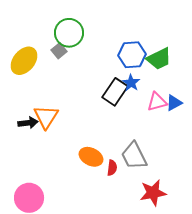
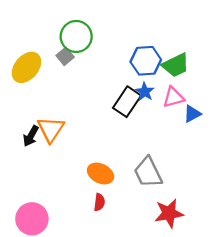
pink triangle: (157, 102) -> (173, 97), moved
black arrow: (28, 123) -> (31, 136), turned 126
red semicircle: (112, 168) -> (99, 202), moved

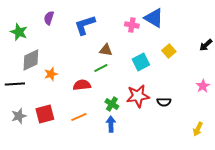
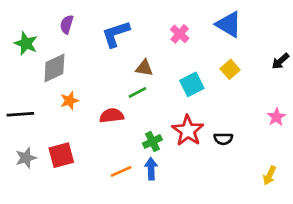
blue triangle: (154, 18) -> (229, 24), moved
pink cross: (132, 25) -> (180, 34), turned 32
gray diamond: (31, 60) -> (54, 68), moved
red star: (138, 96) -> (188, 131), turned -30
green cross: (112, 104) -> (152, 141), turned 32
orange line: (79, 117) -> (121, 171), moved

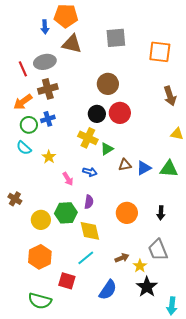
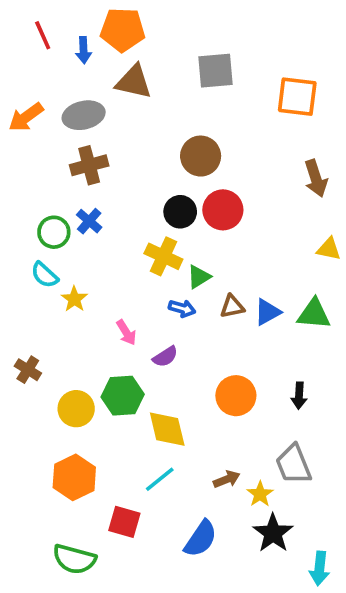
red line: (23, 69) -> (43, 35), moved
orange arrow: (23, 102) -> (26, 117), moved
blue cross: (48, 119) -> (89, 221), turned -32
yellow star: (49, 157) -> (74, 299), moved
blue arrow: (90, 172) -> (182, 308), moved
purple semicircle: (89, 202) -> (165, 357), moved, turned 48

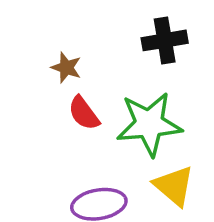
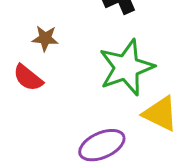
red semicircle: (84, 113) -> (28, 78), moved

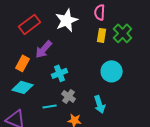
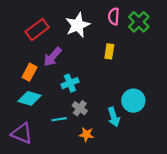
green cross: (123, 33) -> (139, 22), moved
yellow rectangle: (102, 35) -> (109, 51), moved
cyan circle: (112, 71) -> (133, 101), moved

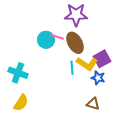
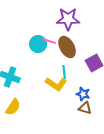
yellow L-shape: (87, 64) -> (56, 84), moved
blue star: (98, 78) -> (83, 94), moved

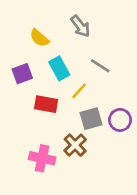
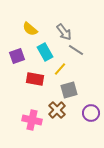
gray arrow: (80, 26) -> (64, 32), moved
purple circle: (120, 120) -> (91, 113), moved

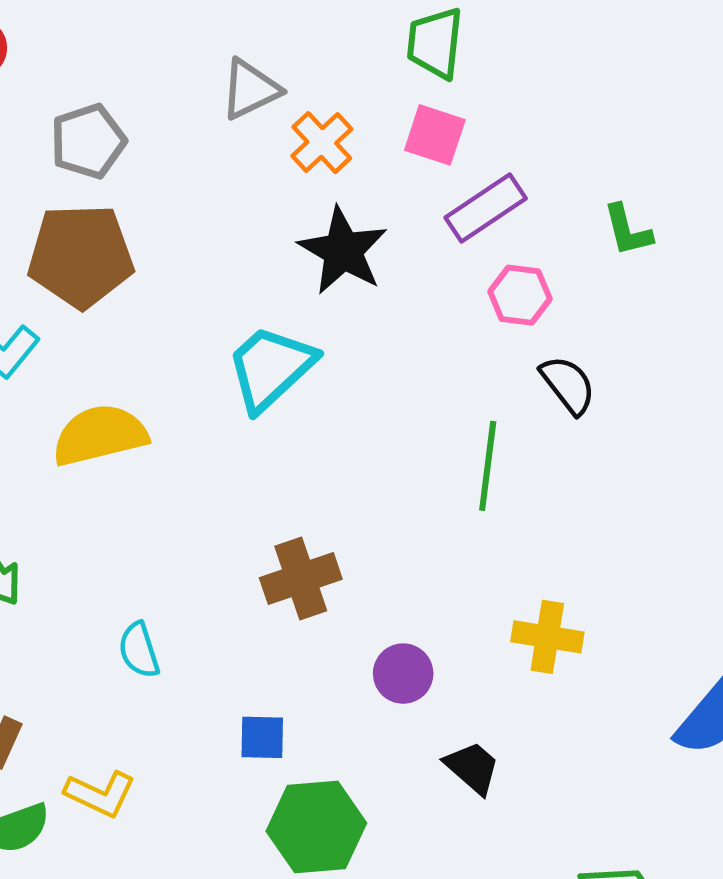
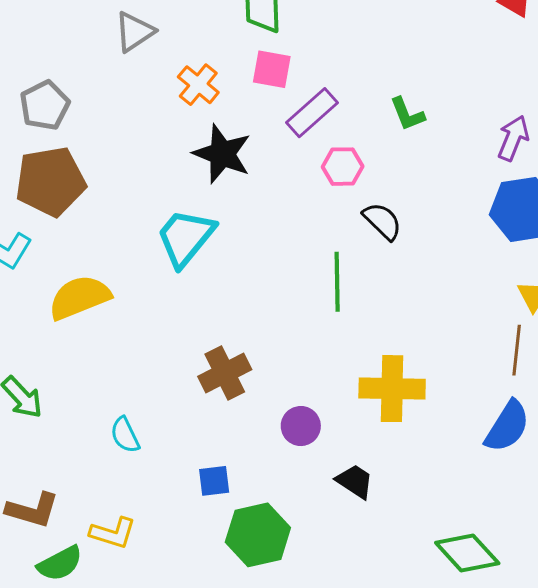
gray triangle: (250, 89) -> (134, 32), moved
yellow cross: (547, 637) -> (392, 389), size x1.4

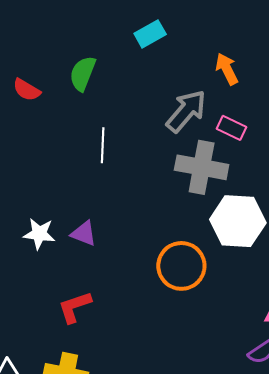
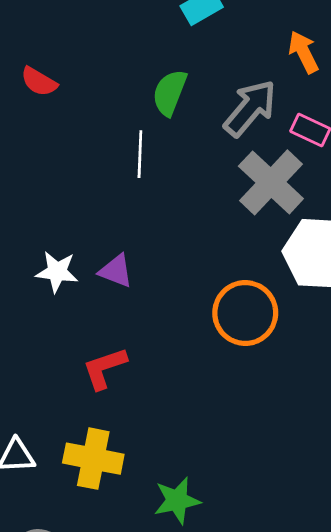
green semicircle: (83, 73) -> (170, 93), moved
gray cross: (202, 167) -> (271, 182), turned 33

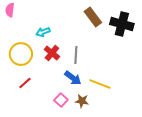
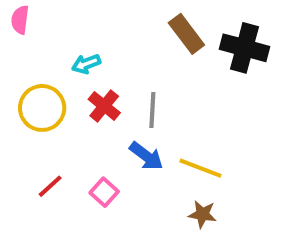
red line: (25, 83) -> (50, 186), moved
pink square: (61, 100) -> (104, 192), moved
brown star: (82, 101) -> (202, 214), moved

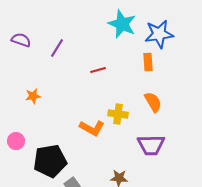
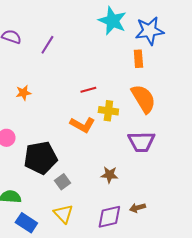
red line: (98, 70) -> (88, 90), moved
orange semicircle: (153, 102) -> (143, 99), size x1.4

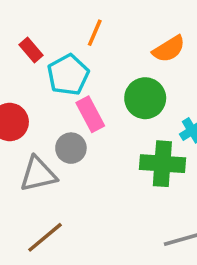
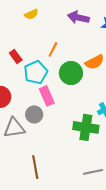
green circle: (145, 98) -> (71, 73), moved
brown line: (45, 237) -> (35, 167), moved, turned -65

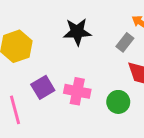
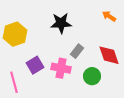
gray rectangle: (125, 42) -> (77, 51), moved

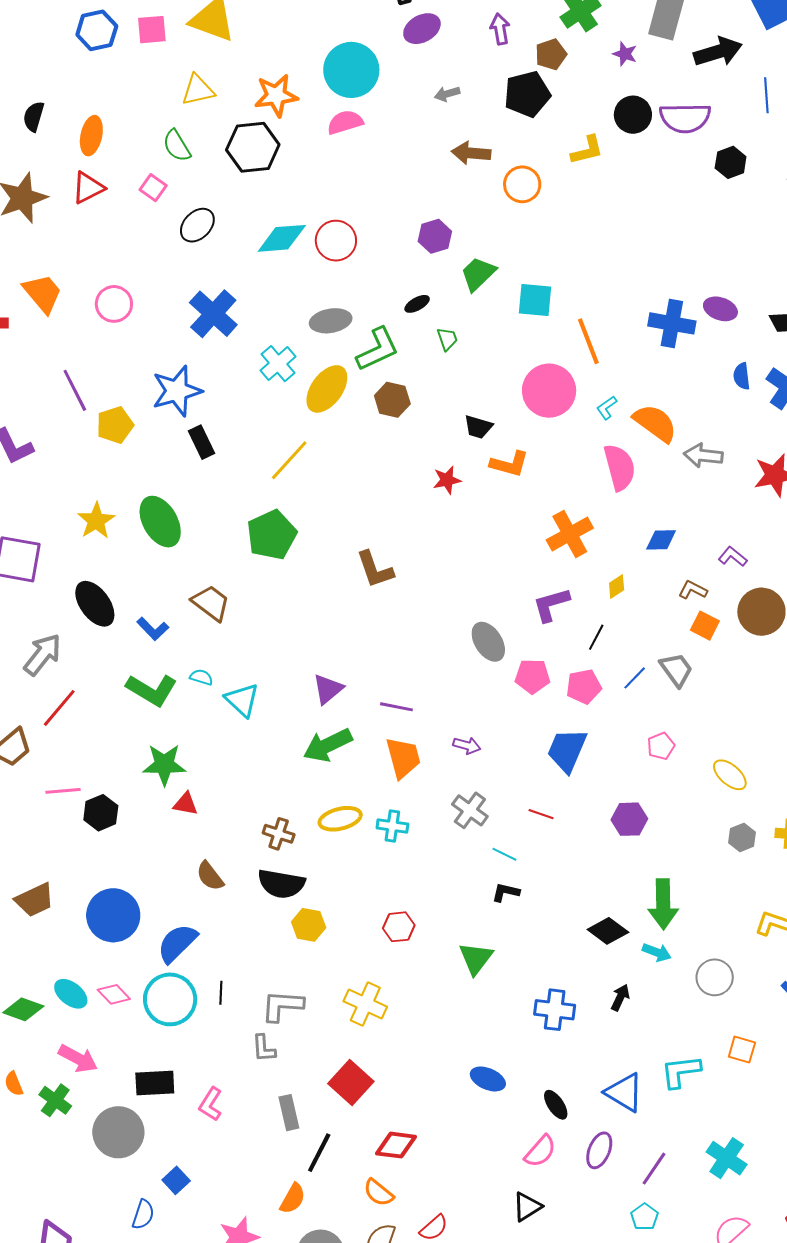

Your instructions: Only lines containing the word "semicircle" should appear in the answer, and every such line from the records above must be there.

Written answer:
red semicircle: (112, 168) -> (99, 202), moved
purple semicircle: (89, 202) -> (165, 357), moved, turned 48
red semicircle: (84, 113) -> (28, 78), moved
green semicircle: (83, 73) -> (170, 93), moved
orange semicircle: (153, 102) -> (143, 99), size x1.4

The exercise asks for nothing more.